• EXERCISE DESCRIPTION: Except for the pictures, output the records in full and exactly.

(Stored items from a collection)
>>>

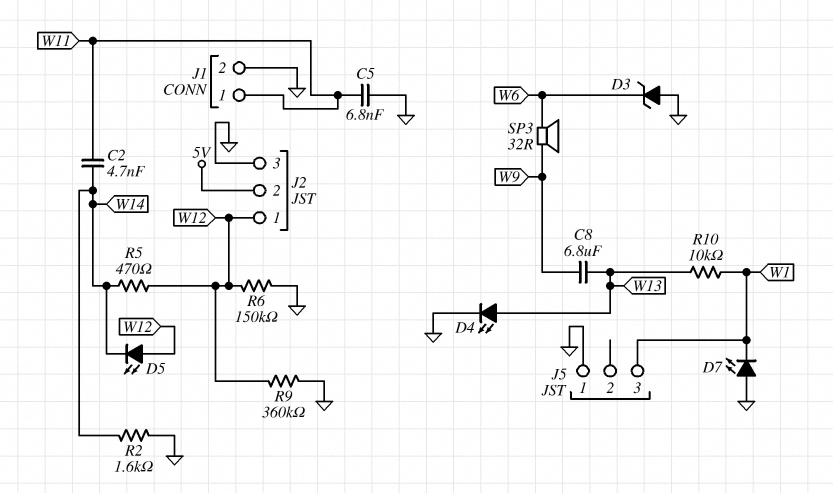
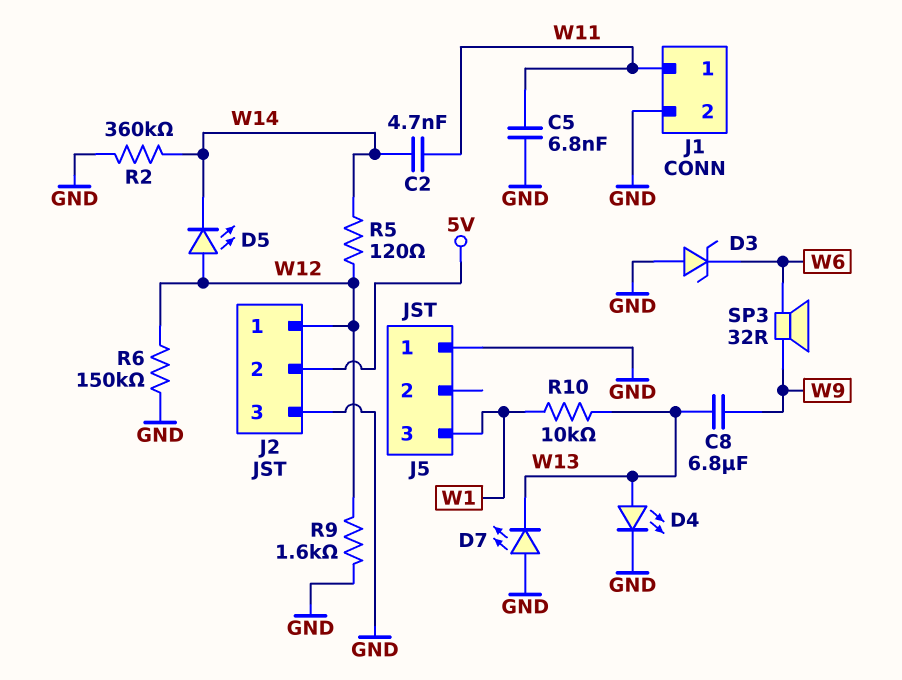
D7: LED (A GND, K W1) -> LED (A GND, K W13)
R2: 1.6k (GND, W14) -> 360k (GND, W14)
R5: 470 (W12, W14) -> 120 (W12, W14)
R9: 360k (GND, W12) -> 1.6k (GND, W12)

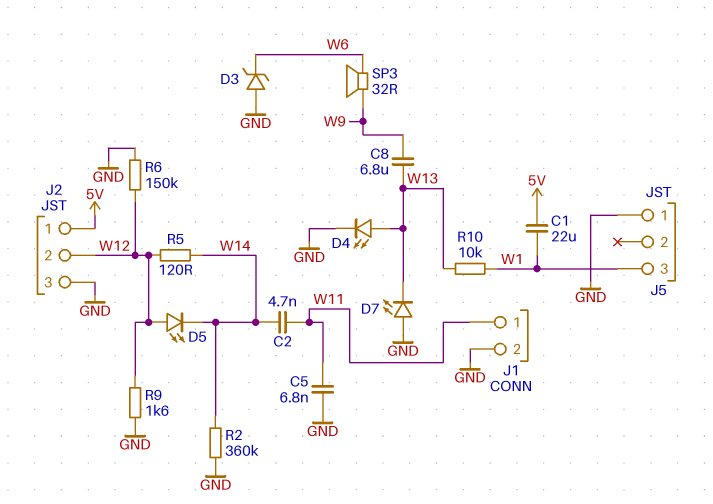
C1: none -> 22uF (5V, W1)
J2 pin 1: W12 -> 5V
J2 pin 2: 5V -> W12

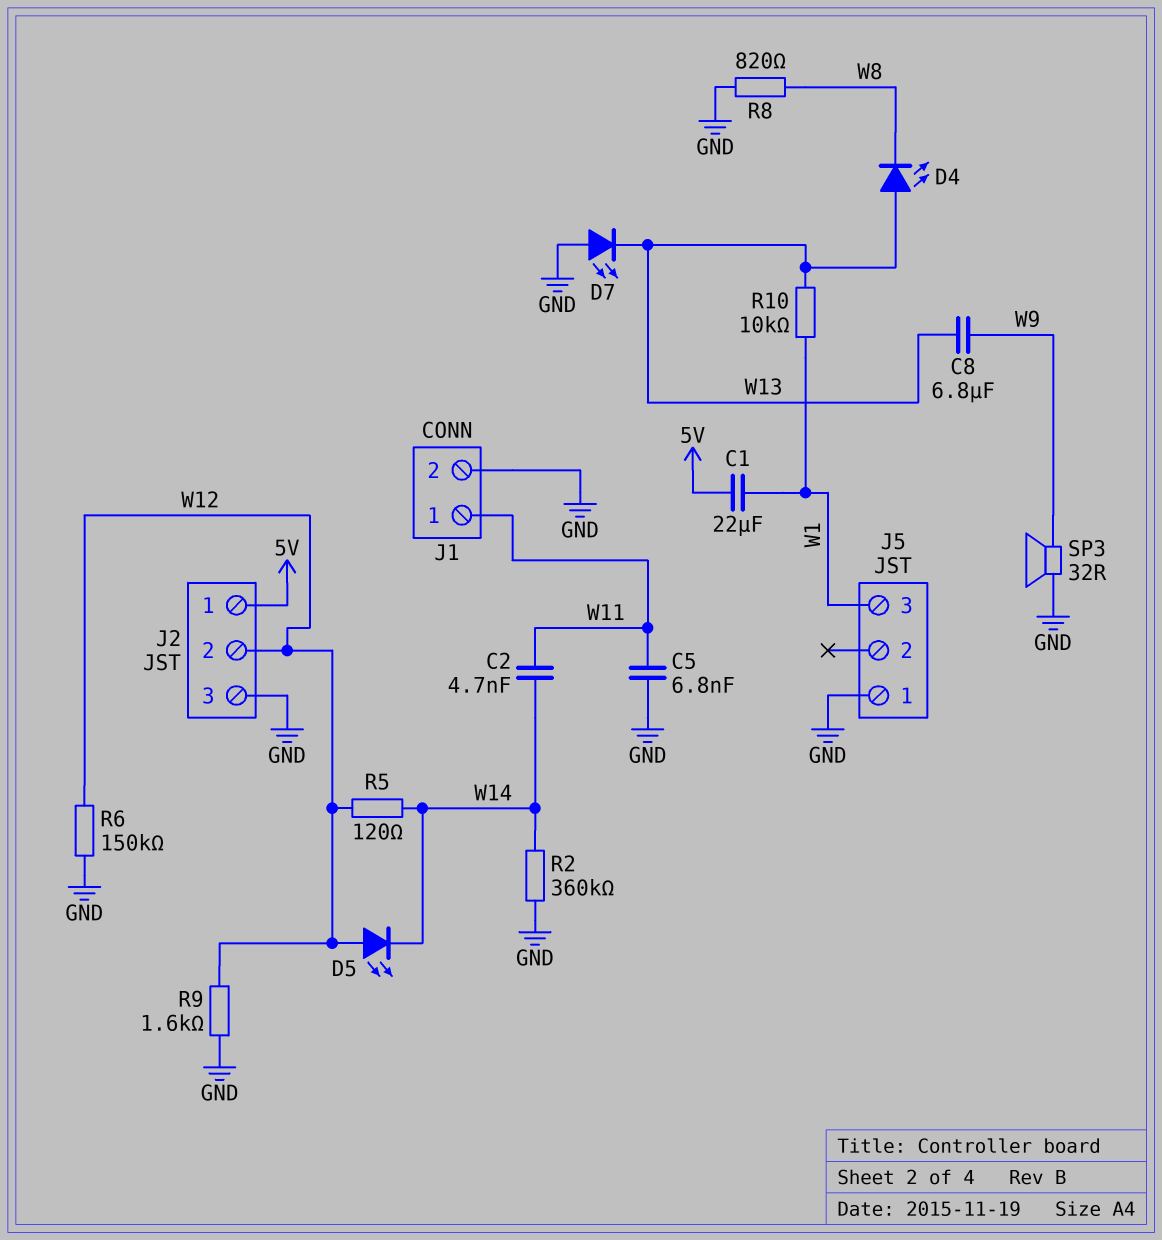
D3: zener (A GND, K W6) -> none
D4: LED (A W13, K GND) -> LED (A W13, K W8)
R8: none -> 820 (GND, W8)
SP3: speaker 32R (W6, W9) -> speaker 32R (GND, W9)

<<<

• ANSWER SPACE:
D7: LED (A GND, K W1) -> LED (A GND, K W13)
R2: 1.6k (GND, W14) -> 360k (GND, W14)
R5: 470 (W12, W14) -> 120 (W12, W14)
R9: 360k (GND, W12) -> 1.6k (GND, W12)

C1: none -> 22uF (5V, W1)
J2 pin 1: W12 -> 5V
J2 pin 2: 5V -> W12

D3: zener (A GND, K W6) -> none
D4: LED (A W13, K GND) -> LED (A W13, K W8)
R8: none -> 820 (GND, W8)
SP3: speaker 32R (W6, W9) -> speaker 32R (GND, W9)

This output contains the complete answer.